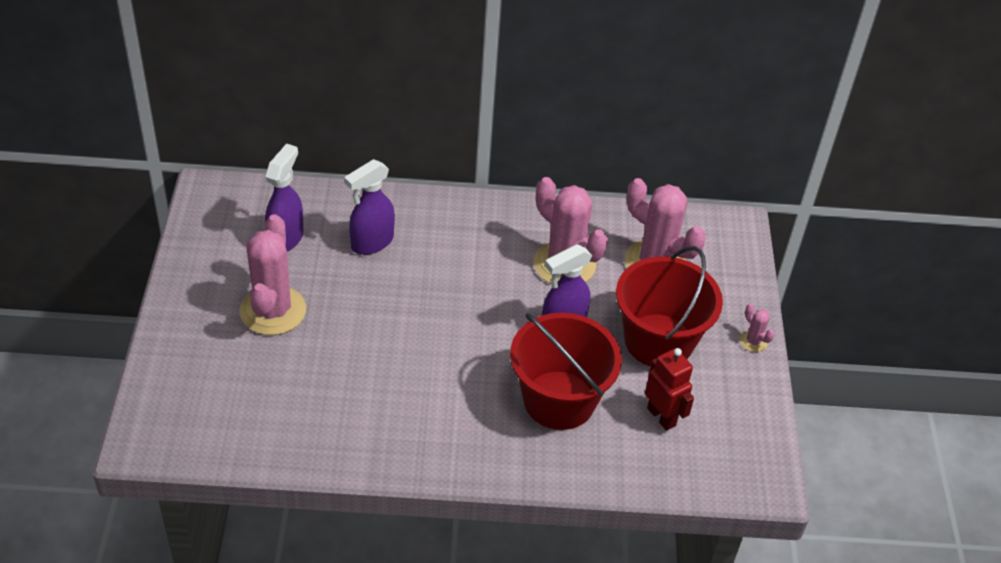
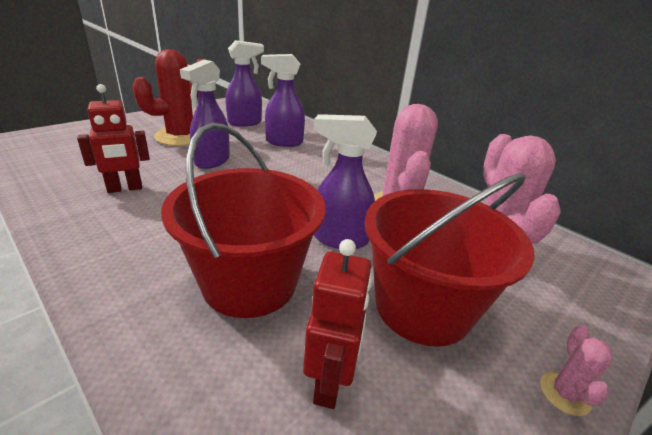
camera: 45 degrees right, 15 degrees down
(273, 311) = (181, 137): pink cactus -> red cactus
(357, 403) = (125, 188): none -> red robot
(360, 320) = (212, 161): none -> purple spray bottle

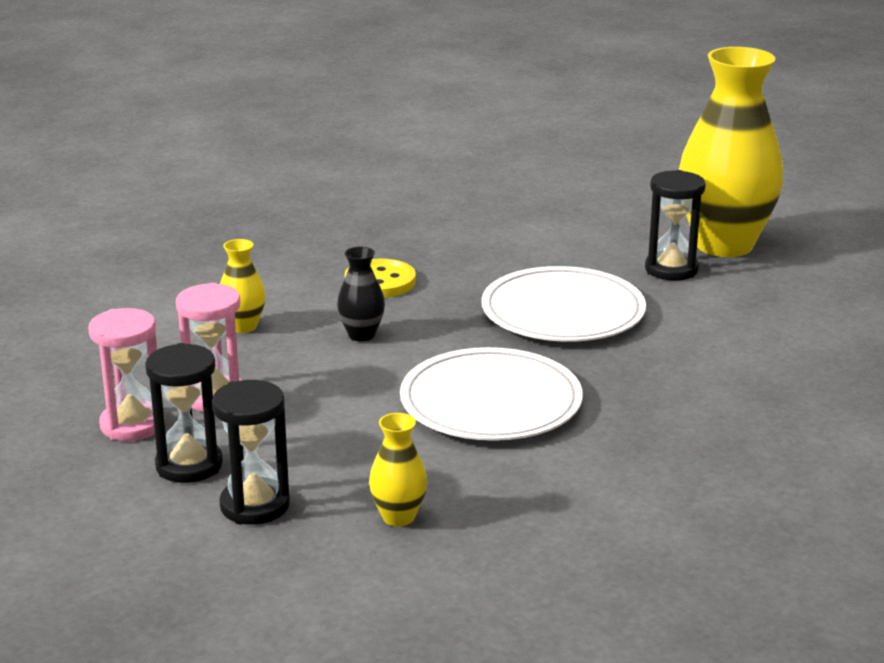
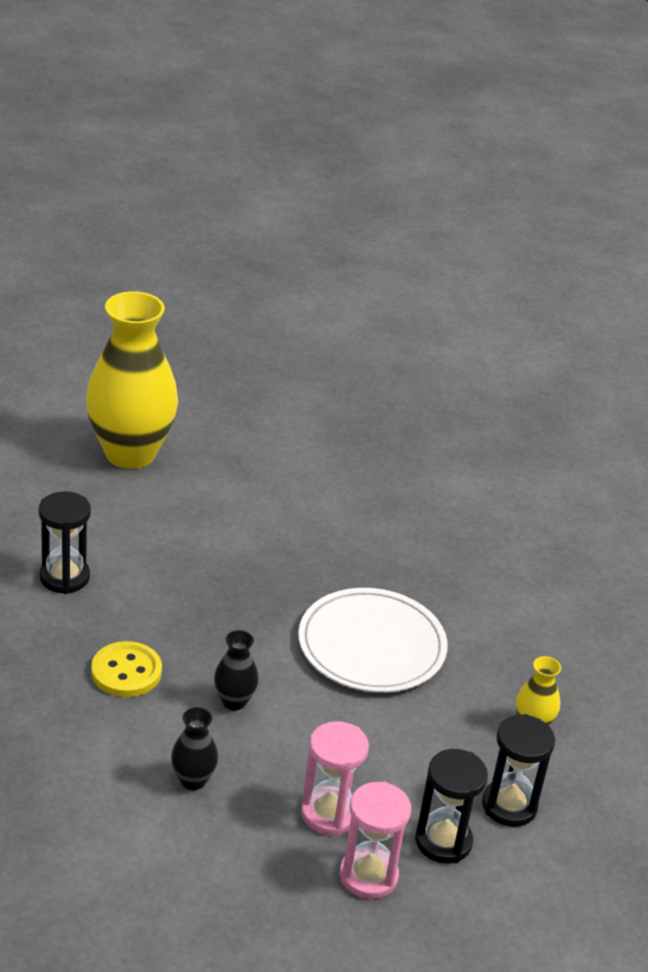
camera: 85 degrees left, 10 degrees up
(243, 327) = (193, 780): yellow vase -> black vase
(563, 312) = (226, 572): white plate -> none
(671, 269) = (167, 494): black hourglass -> black hourglass (64, 577)

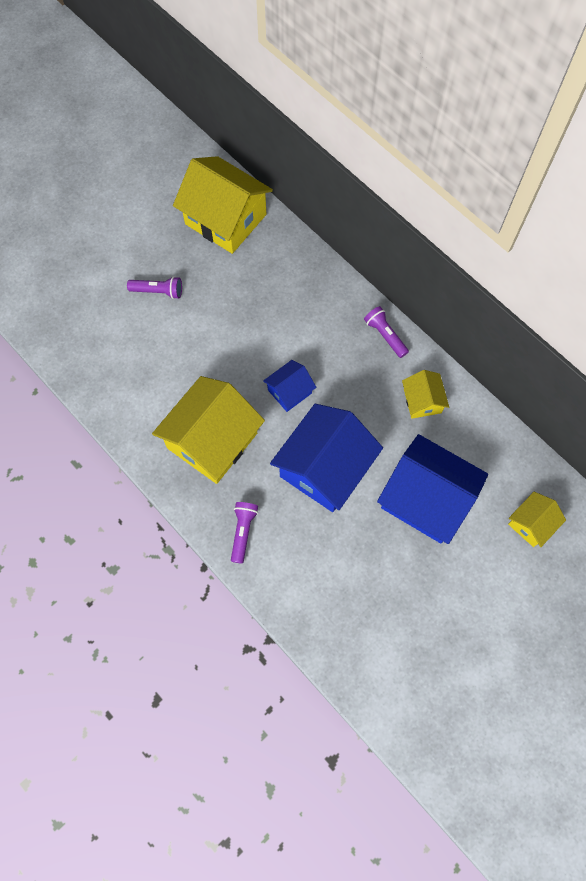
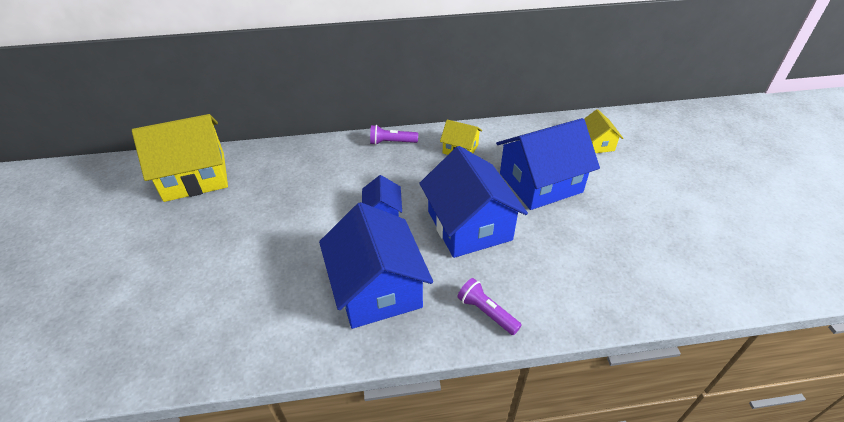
camera: 55 degrees left, 25 degrees down
(158, 291) = (196, 252): purple flashlight -> none
(212, 440) = (377, 288): yellow house -> blue house

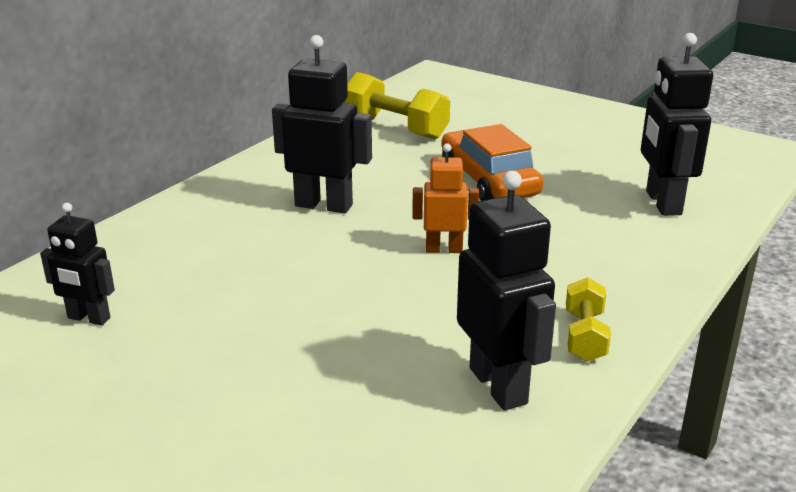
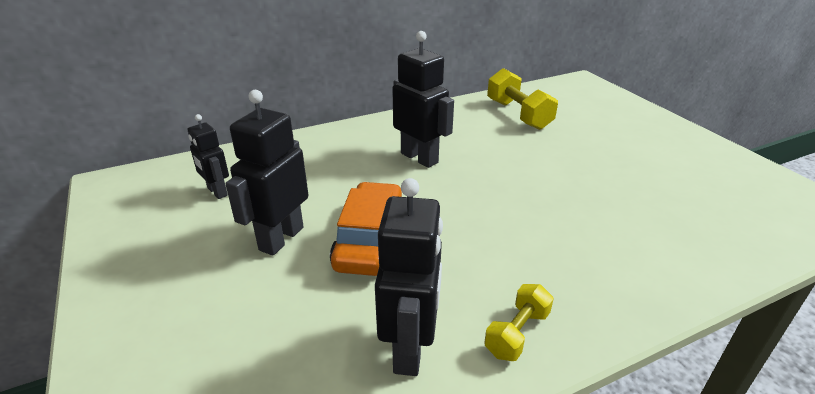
camera: 30 degrees right, 5 degrees up
(444, 249) = (471, 216): orange robot -> none
(489, 181) = (552, 172): orange car -> orange car (370, 239)
(662, 203) = (689, 234): black robot -> black robot (281, 238)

Exercise details
Transcribe, word for word, the line holding "(671, 269) = (167, 494): black" and all lines after it in the entries above, ending with the last. Only those lines; no pictures.

Result for this exercise
(671, 269) = (167, 494): black hourglass -> black hourglass (64, 577)

camera: 55 degrees left, 25 degrees down
(158, 291) = (196, 252): purple flashlight -> none
(212, 440) = (377, 288): yellow house -> blue house

camera: 30 degrees right, 5 degrees up
(444, 249) = (471, 216): orange robot -> none
(489, 181) = (552, 172): orange car -> orange car (370, 239)
(662, 203) = (689, 234): black robot -> black robot (281, 238)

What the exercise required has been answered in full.